Given records:
┌────────

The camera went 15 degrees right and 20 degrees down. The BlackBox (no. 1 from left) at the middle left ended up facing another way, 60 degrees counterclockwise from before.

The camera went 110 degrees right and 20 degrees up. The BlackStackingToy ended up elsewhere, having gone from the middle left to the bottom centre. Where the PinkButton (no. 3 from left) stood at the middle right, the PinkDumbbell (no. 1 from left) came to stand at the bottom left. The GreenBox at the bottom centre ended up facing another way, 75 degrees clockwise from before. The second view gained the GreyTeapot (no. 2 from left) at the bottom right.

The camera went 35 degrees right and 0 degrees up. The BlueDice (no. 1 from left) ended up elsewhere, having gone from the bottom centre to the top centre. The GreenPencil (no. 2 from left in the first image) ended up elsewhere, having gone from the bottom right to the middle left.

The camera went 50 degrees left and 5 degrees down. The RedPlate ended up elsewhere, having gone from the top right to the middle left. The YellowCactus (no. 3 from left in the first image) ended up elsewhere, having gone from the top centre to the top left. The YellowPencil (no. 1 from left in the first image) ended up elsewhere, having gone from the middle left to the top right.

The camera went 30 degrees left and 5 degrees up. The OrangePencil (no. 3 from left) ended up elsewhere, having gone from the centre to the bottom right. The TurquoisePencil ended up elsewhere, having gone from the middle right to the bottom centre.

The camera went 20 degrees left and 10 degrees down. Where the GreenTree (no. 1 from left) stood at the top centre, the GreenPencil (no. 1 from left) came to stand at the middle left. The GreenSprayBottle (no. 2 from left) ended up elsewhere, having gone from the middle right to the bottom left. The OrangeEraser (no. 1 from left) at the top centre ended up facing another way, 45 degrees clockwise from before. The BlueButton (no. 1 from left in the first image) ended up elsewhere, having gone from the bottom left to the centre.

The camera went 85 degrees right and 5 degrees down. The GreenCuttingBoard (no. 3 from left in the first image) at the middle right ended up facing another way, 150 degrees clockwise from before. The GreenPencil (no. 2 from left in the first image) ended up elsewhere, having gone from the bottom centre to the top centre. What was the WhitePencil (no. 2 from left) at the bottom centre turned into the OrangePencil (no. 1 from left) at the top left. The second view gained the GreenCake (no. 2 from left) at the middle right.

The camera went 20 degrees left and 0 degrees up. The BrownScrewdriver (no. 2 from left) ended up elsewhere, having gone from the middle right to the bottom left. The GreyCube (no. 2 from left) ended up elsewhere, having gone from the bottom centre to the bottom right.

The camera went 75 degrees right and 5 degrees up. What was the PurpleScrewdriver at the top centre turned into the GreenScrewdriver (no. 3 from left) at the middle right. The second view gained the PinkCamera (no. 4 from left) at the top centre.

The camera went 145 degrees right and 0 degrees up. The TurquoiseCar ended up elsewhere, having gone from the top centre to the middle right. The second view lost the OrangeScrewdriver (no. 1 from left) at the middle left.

└────────

Assignment: In full and unchanged, repeat the data above.

Answer section:
The camera went 15 degrees right and 20 degrees down. The BlackBox (no. 1 from left) at the middle left ended up facing another way, 60 degrees counterclockwise from before.

The camera went 110 degrees right and 20 degrees up. The BlackStackingToy ended up elsewhere, having gone from the middle left to the bottom centre. Where the PinkButton (no. 3 from left) stood at the middle right, the PinkDumbbell (no. 1 from left) came to stand at the bottom left. The GreenBox at the bottom centre ended up facing another way, 75 degrees clockwise from before. The second view gained the GreyTeapot (no. 2 from left) at the bottom right.

The camera went 35 degrees right and 0 degrees up. The BlueDice (no. 1 from left) ended up elsewhere, having gone from the bottom centre to the top centre. The GreenPencil (no. 2 from left in the first image) ended up elsewhere, having gone from the bottom right to the middle left.

The camera went 50 degrees left and 5 degrees down. The RedPlate ended up elsewhere, having gone from the top right to the middle left. The YellowCactus (no. 3 from left in the first image) ended up elsewhere, having gone from the top centre to the top left. The YellowPencil (no. 1 from left in the first image) ended up elsewhere, having gone from the middle left to the top right.

The camera went 30 degrees left and 5 degrees up. The OrangePencil (no. 3 from left) ended up elsewhere, having gone from the centre to the bottom right. The TurquoisePencil ended up elsewhere, having gone from the middle right to the bottom centre.

The camera went 20 degrees left and 10 degrees down. Where the GreenTree (no. 1 from left) stood at the top centre, the GreenPencil (no. 1 from left) came to stand at the middle left. The GreenSprayBottle (no. 2 from left) ended up elsewhere, having gone from the middle right to the bottom left. The OrangeEraser (no. 1 from left) at the top centre ended up facing another way, 45 degrees clockwise from before. The BlueButton (no. 1 from left in the first image) ended up elsewhere, having gone from the bottom left to the centre.

The camera went 85 degrees right and 5 degrees down. The GreenCuttingBoard (no. 3 from left in the first image) at the middle right ended up facing another way, 150 degrees clockwise from before. The GreenPencil (no. 2 from left in the first image) ended up elsewhere, having gone from the bottom centre to the top centre. What was the WhitePencil (no. 2 from left) at the bottom centre turned into the OrangePencil (no. 1 from left) at the top left. The second view gained the GreenCake (no. 2 from left) at the middle right.

The camera went 20 degrees left and 0 degrees up. The BrownScrewdriver (no. 2 from left) ended up elsewhere, having gone from the middle right to the bottom left. The GreyCube (no. 2 from left) ended up elsewhere, having gone from the bottom centre to the bottom right.

The camera went 75 degrees right and 5 degrees up. What was the PurpleScrewdriver at the top centre turned into the GreenScrewdriver (no. 3 from left) at the middle right. The second view gained the PinkCamera (no. 4 from left) at the top centre.

The camera went 145 degrees right and 0 degrees up. The TurquoiseCar ended up elsewhere, having gone from the top centre to the middle right. The second view lost the OrangeScrewdriver (no. 1 from left) at the middle left.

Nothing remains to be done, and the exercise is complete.